> **Problem**:
Output the full set of records exactly.

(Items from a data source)

———

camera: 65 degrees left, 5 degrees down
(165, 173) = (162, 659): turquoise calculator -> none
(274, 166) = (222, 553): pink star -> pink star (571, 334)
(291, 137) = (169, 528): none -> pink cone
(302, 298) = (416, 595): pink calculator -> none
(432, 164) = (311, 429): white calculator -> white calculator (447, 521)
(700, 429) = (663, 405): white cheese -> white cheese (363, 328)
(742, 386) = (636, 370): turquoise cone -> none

———

> **Task response**:
camera: 65 degrees left, 5 degrees down
(165, 173) = (162, 659): turquoise calculator -> none
(274, 166) = (222, 553): pink star -> pink star (571, 334)
(291, 137) = (169, 528): none -> pink cone
(302, 298) = (416, 595): pink calculator -> none
(432, 164) = (311, 429): white calculator -> white calculator (447, 521)
(700, 429) = (663, 405): white cheese -> white cheese (363, 328)
(742, 386) = (636, 370): turquoise cone -> none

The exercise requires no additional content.